* **What you are asked to do**: Without including any images, please transcribe all the lines below exactly.

* **Dataset section**:
%%

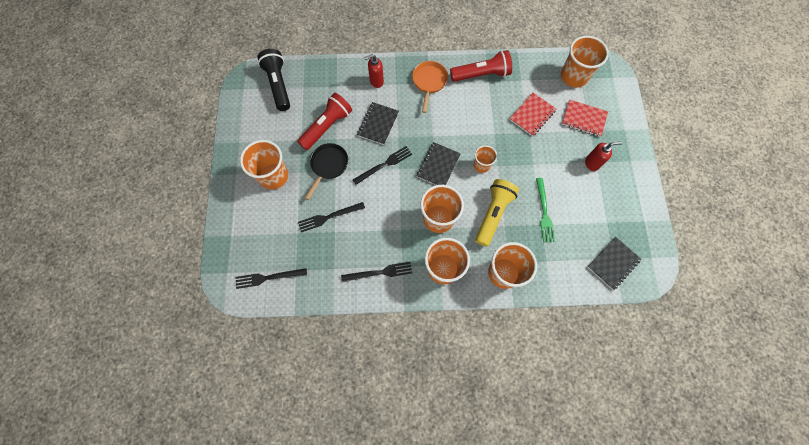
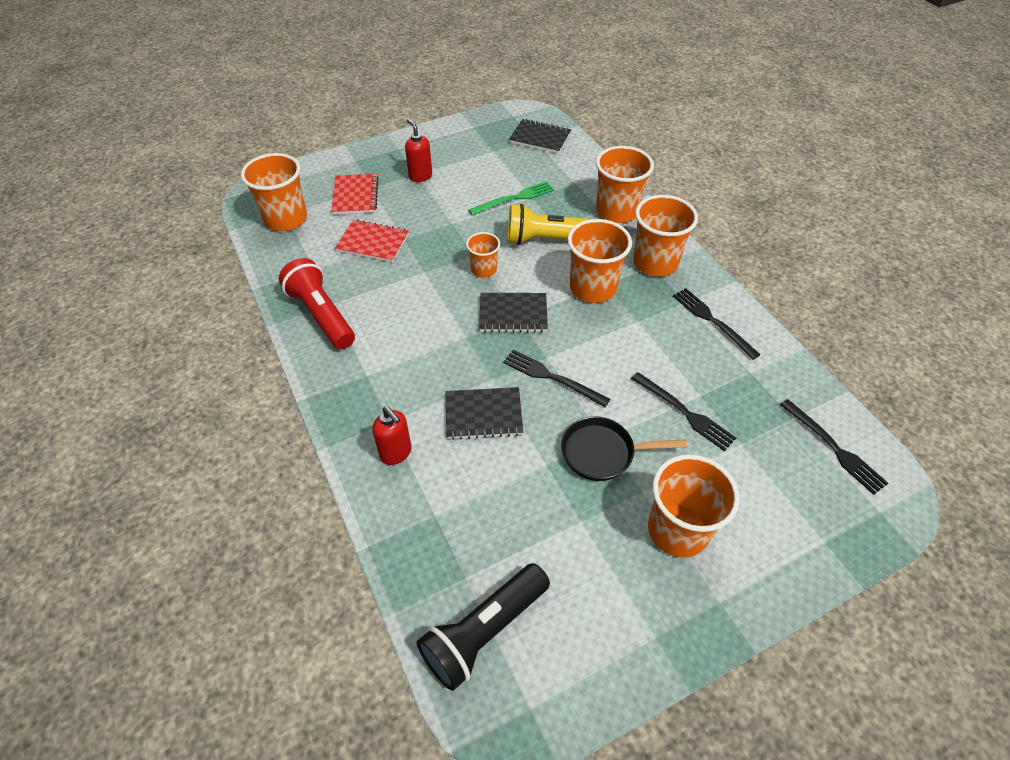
camera: 115 degrees left, 20 degrees down
(327, 126) = (530, 490): red flashlight -> none
(429, 82) = (365, 375): orange pan -> none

%%

* **Answer for the task**:
camera: 115 degrees left, 20 degrees down
(327, 126) = (530, 490): red flashlight -> none
(429, 82) = (365, 375): orange pan -> none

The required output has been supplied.